- [Dataset items]
----
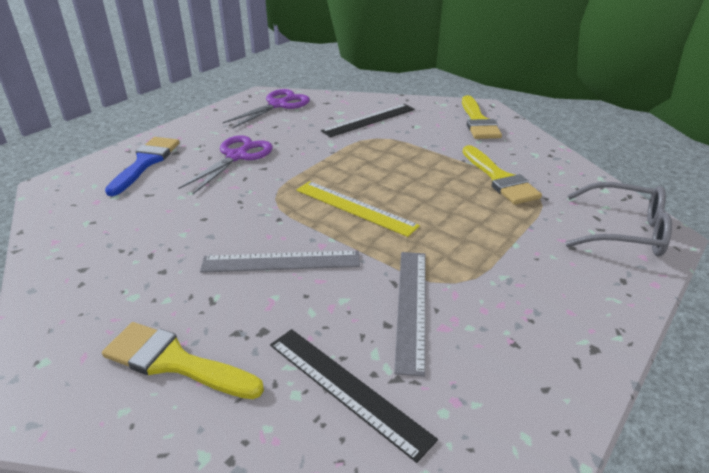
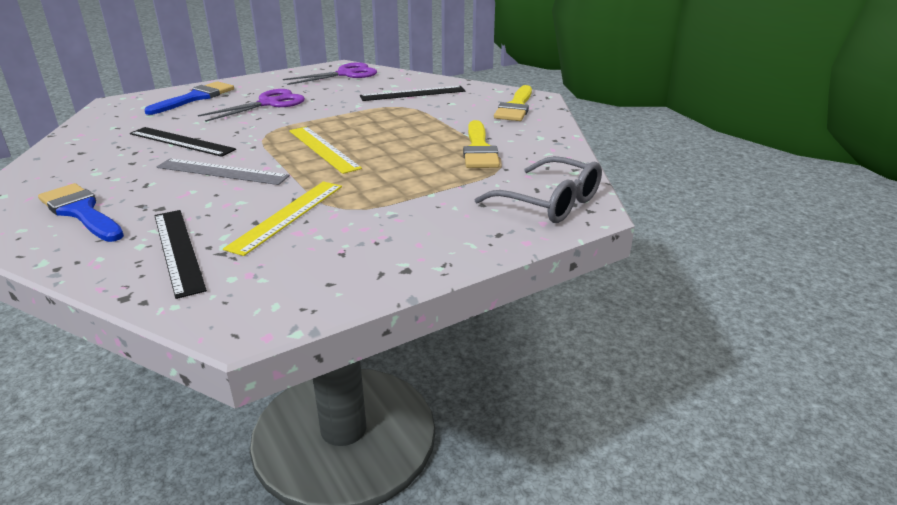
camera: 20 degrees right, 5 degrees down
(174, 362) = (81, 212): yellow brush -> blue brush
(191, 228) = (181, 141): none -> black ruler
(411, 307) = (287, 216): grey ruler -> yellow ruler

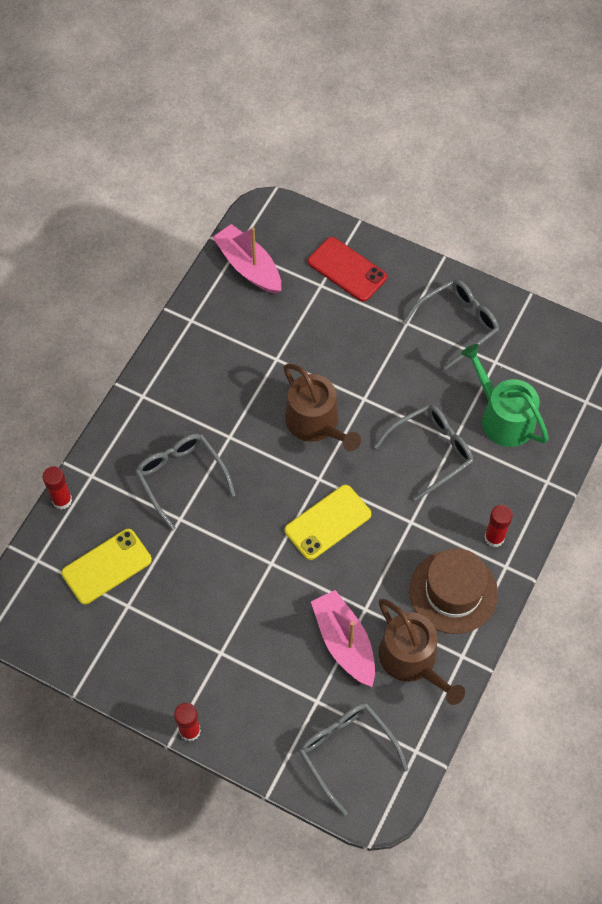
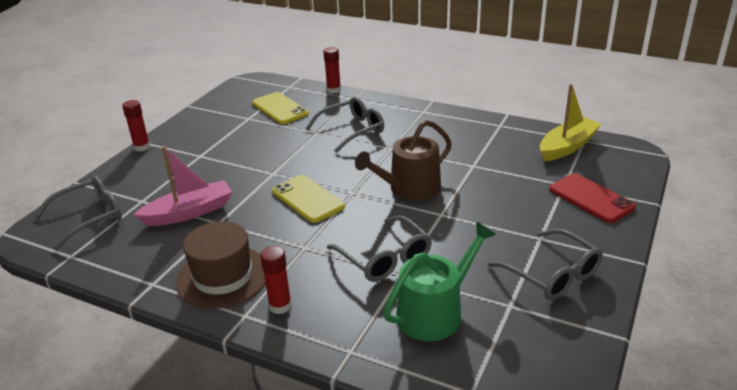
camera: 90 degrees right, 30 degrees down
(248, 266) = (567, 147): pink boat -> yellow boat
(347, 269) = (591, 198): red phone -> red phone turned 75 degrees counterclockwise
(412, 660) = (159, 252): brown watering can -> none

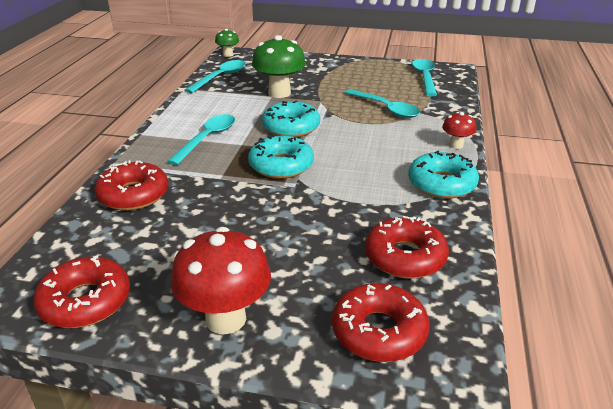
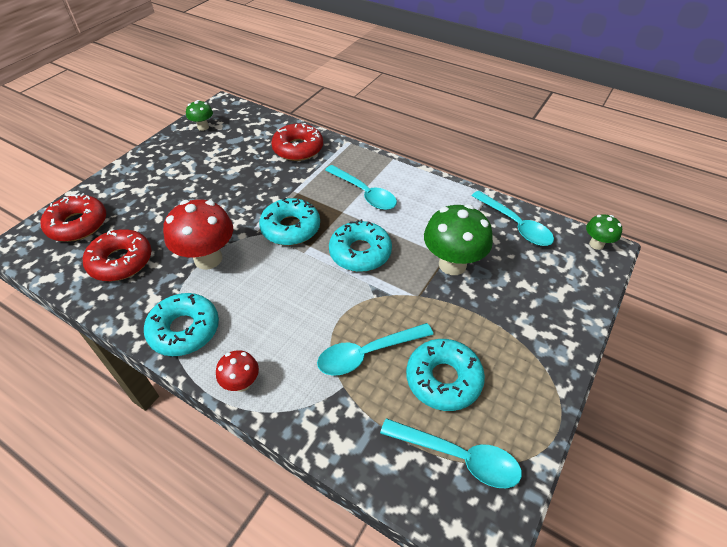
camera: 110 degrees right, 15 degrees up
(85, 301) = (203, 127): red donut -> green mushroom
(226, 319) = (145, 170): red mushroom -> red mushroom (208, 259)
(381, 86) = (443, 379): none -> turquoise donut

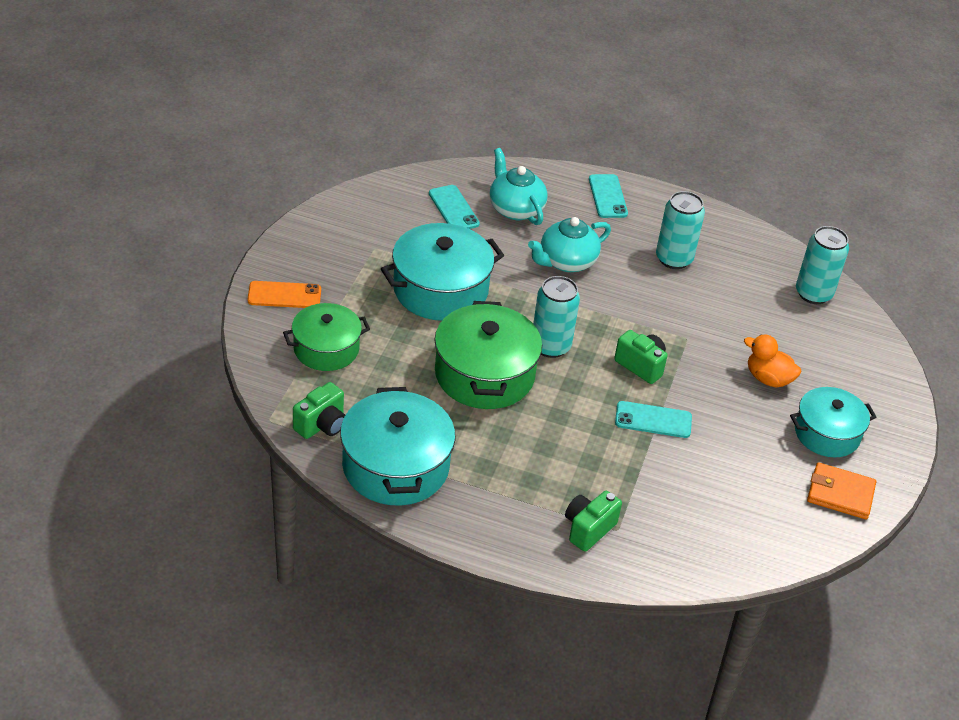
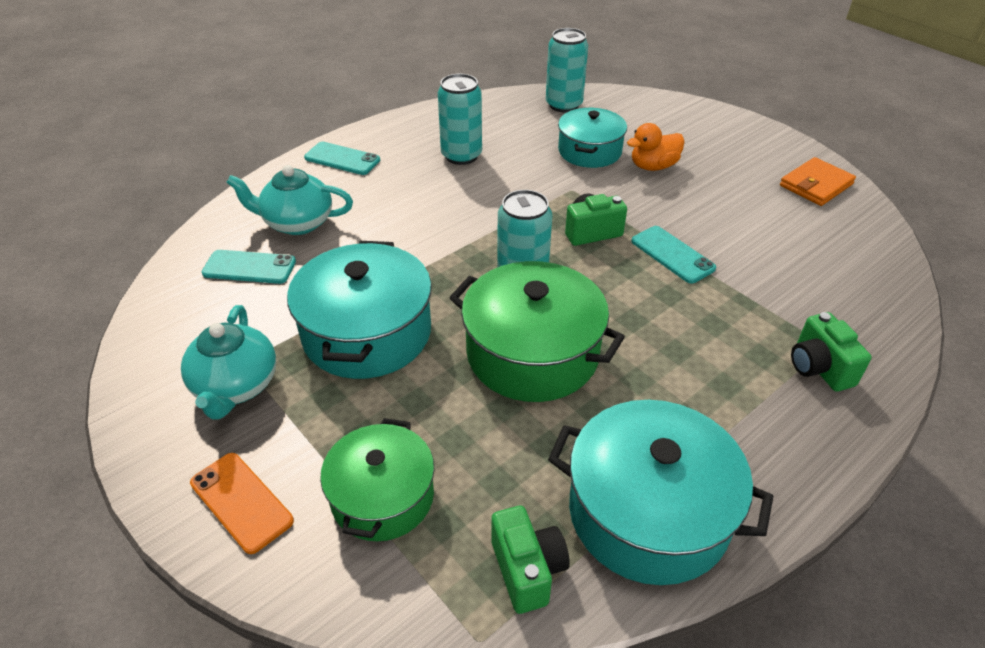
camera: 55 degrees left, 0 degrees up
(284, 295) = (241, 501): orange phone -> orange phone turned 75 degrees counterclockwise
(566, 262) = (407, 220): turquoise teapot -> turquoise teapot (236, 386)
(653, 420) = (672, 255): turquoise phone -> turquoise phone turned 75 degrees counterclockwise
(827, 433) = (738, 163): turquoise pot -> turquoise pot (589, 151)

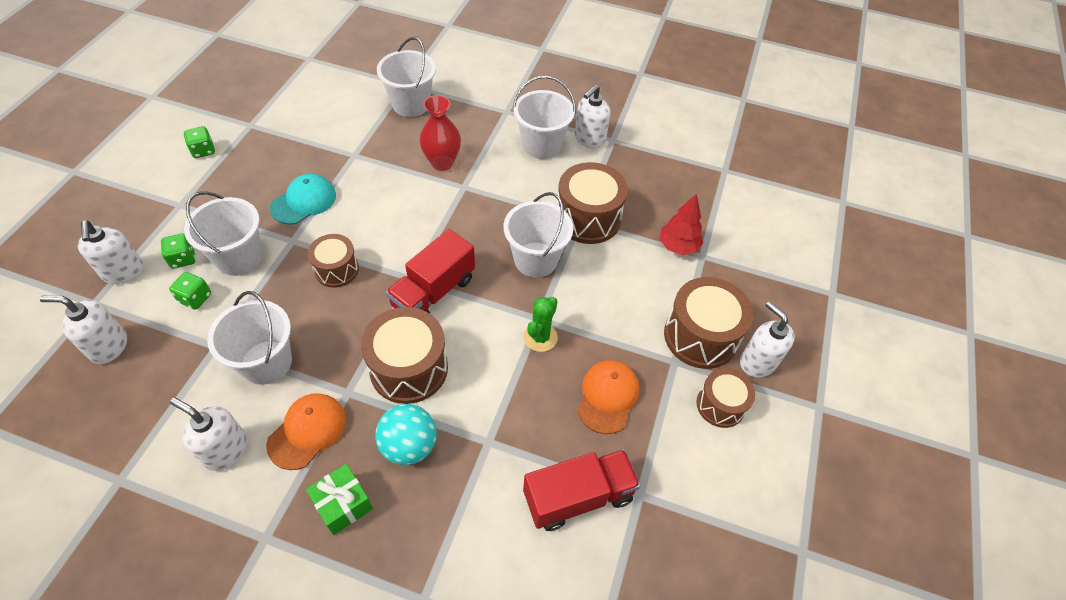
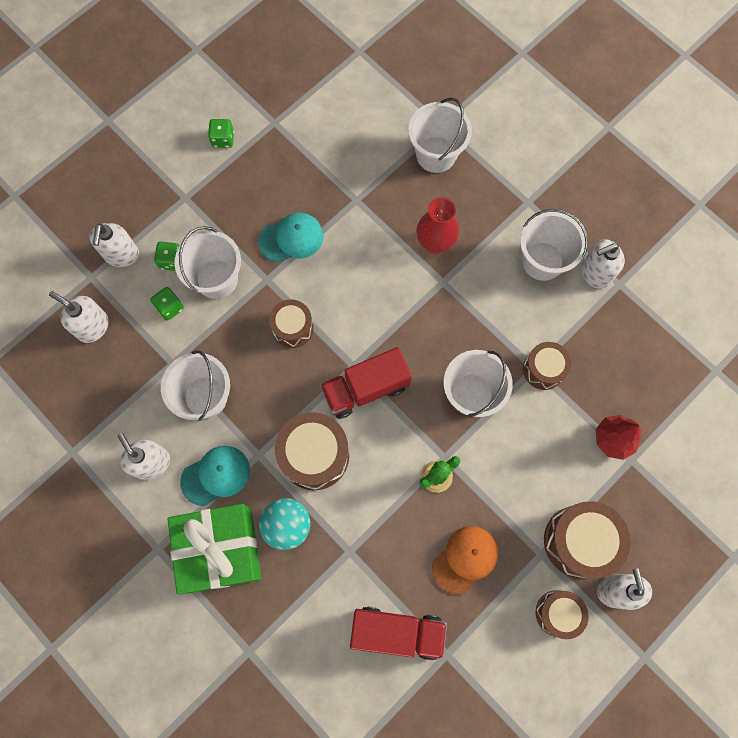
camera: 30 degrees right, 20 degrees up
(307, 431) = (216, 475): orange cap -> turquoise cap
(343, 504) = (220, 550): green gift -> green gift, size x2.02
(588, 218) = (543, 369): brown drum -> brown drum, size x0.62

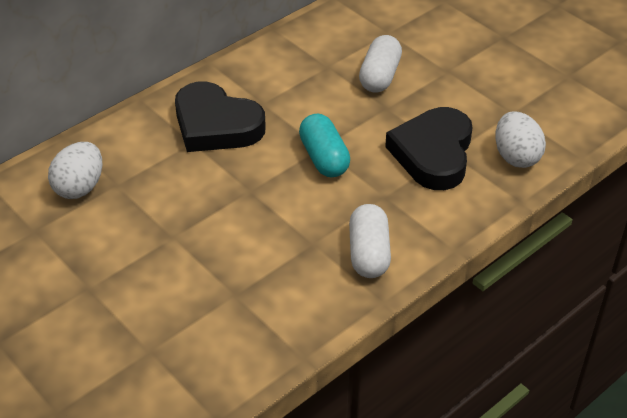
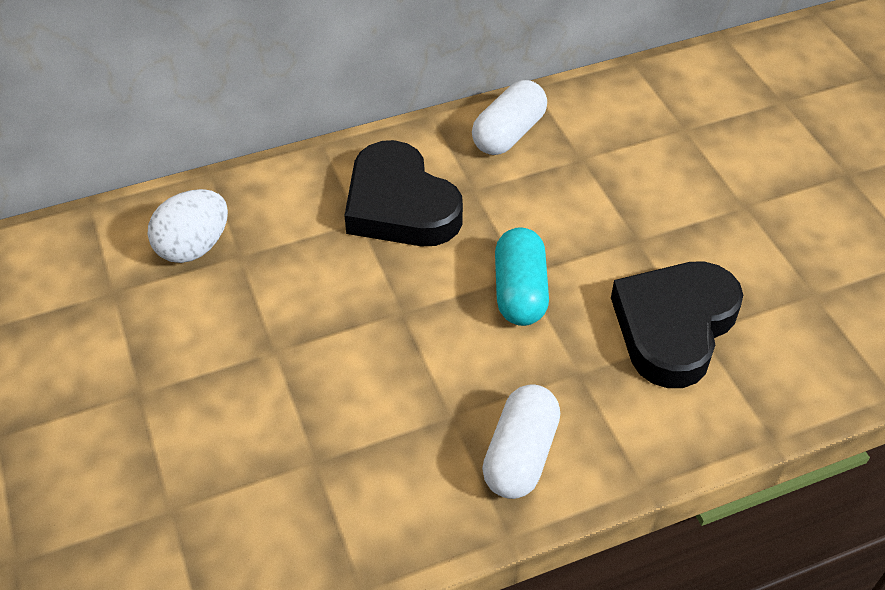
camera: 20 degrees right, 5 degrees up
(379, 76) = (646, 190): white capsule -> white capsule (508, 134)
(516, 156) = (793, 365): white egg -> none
----
- [TO-DO ITEM]
Leaving the pictures aside, transcribe exactly the lines from the one containing "(191, 228) = (181, 141): none -> black ruler" to the final line of the entries above, both ends included.

- [SOLUTION TO THE EXERCISE]
(191, 228) = (181, 141): none -> black ruler
(411, 307) = (287, 216): grey ruler -> yellow ruler

camera: 90 degrees right, 30 degrees down
(248, 266) = (567, 147): pink boat -> yellow boat
(347, 269) = (591, 198): red phone -> red phone turned 75 degrees counterclockwise
(412, 660) = (159, 252): brown watering can -> none

camera: 110 degrees right, 15 degrees up
(85, 301) = (203, 127): red donut -> green mushroom
(226, 319) = (145, 170): red mushroom -> red mushroom (208, 259)
(381, 86) = (443, 379): none -> turquoise donut

camera: 55 degrees left, 0 degrees up
(284, 295) = (241, 501): orange phone -> orange phone turned 75 degrees counterclockwise
(566, 262) = (407, 220): turquoise teapot -> turquoise teapot (236, 386)
(653, 420) = (672, 255): turquoise phone -> turquoise phone turned 75 degrees counterclockwise
(827, 433) = (738, 163): turquoise pot -> turquoise pot (589, 151)

camera: 30 degrees right, 20 degrees up
(307, 431) = (216, 475): orange cap -> turquoise cap
(343, 504) = (220, 550): green gift -> green gift, size x2.02
(588, 218) = (543, 369): brown drum -> brown drum, size x0.62

camera: 20 degrees right, 5 degrees up
(379, 76) = (646, 190): white capsule -> white capsule (508, 134)
(516, 156) = (793, 365): white egg -> none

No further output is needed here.